• [WHAT TO PRODUCE]: Look through the lines below, find those with the word "test", and copy them.
-----
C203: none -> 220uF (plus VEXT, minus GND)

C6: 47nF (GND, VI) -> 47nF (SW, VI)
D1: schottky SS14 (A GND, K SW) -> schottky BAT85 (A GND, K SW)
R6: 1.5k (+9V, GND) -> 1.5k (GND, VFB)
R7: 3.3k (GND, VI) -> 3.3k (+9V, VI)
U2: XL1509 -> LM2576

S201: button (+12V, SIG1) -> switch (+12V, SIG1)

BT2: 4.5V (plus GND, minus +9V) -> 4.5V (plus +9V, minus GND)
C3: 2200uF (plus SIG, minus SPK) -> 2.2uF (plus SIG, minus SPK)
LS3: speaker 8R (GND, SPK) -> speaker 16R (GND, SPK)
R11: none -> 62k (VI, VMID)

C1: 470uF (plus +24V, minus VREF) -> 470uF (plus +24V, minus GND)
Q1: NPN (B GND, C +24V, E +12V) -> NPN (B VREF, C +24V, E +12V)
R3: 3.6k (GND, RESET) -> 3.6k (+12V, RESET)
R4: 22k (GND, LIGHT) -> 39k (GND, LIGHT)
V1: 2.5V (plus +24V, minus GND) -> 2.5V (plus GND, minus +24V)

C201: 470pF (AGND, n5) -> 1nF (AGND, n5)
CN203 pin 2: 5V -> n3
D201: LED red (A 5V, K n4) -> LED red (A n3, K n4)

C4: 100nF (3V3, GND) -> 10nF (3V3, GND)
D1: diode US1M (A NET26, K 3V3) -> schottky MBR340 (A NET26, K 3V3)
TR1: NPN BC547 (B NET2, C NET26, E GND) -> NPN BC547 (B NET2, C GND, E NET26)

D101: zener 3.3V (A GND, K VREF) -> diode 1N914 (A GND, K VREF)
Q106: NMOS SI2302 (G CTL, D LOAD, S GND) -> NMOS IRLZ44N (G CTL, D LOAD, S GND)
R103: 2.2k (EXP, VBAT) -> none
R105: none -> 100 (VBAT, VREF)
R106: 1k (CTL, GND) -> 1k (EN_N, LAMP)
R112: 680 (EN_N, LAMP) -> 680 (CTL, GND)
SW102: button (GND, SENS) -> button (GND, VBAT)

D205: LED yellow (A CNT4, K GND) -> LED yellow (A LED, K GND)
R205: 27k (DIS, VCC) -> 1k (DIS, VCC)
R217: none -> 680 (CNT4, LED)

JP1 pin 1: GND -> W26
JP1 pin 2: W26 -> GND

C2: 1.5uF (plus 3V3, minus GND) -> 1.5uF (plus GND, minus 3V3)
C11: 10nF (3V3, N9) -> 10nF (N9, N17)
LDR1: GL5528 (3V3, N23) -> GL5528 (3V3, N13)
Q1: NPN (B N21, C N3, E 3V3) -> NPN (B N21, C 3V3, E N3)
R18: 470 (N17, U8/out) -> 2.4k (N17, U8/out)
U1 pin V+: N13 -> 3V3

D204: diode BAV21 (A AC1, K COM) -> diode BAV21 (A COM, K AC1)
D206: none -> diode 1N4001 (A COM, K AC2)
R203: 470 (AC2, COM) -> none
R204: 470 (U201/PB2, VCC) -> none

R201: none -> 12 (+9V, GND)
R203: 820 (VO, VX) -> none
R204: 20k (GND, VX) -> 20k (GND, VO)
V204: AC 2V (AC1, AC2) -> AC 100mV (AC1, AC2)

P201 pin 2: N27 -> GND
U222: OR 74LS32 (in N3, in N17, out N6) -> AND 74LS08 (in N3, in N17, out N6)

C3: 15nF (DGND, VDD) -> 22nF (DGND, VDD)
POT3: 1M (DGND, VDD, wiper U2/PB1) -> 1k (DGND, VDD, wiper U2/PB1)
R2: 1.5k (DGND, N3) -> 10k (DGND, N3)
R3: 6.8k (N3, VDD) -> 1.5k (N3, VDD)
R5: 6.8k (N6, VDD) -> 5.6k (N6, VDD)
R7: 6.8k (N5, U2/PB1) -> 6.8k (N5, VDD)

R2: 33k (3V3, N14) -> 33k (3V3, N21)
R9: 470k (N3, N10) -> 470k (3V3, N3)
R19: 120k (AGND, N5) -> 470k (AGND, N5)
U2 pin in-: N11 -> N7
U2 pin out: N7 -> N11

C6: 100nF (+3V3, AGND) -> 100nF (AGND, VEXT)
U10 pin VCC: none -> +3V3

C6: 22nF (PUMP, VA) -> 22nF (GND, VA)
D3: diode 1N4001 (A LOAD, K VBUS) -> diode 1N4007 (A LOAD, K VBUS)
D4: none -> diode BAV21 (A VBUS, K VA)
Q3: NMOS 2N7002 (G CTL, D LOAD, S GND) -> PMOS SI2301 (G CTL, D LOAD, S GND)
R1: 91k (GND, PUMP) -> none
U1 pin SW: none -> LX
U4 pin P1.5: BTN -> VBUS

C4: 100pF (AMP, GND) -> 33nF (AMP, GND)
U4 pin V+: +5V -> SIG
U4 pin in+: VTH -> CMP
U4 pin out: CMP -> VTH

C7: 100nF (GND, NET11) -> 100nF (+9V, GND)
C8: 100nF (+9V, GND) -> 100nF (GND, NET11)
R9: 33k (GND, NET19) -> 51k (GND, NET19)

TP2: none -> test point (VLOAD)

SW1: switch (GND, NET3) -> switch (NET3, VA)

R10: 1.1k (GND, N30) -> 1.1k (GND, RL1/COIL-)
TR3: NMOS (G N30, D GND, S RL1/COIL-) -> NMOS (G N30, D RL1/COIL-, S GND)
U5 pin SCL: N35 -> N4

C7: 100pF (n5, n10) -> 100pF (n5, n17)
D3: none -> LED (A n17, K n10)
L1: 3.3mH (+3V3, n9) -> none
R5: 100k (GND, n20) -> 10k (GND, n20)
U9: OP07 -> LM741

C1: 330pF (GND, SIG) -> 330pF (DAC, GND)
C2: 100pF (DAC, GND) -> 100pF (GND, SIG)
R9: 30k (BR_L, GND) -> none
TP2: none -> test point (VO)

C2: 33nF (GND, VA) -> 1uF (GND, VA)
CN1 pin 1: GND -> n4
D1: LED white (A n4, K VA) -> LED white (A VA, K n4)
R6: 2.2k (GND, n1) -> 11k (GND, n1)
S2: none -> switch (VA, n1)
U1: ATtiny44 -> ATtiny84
-----
• [TASK ANSWER]:
TP2: none -> test point (VLOAD)
TP2: none -> test point (VO)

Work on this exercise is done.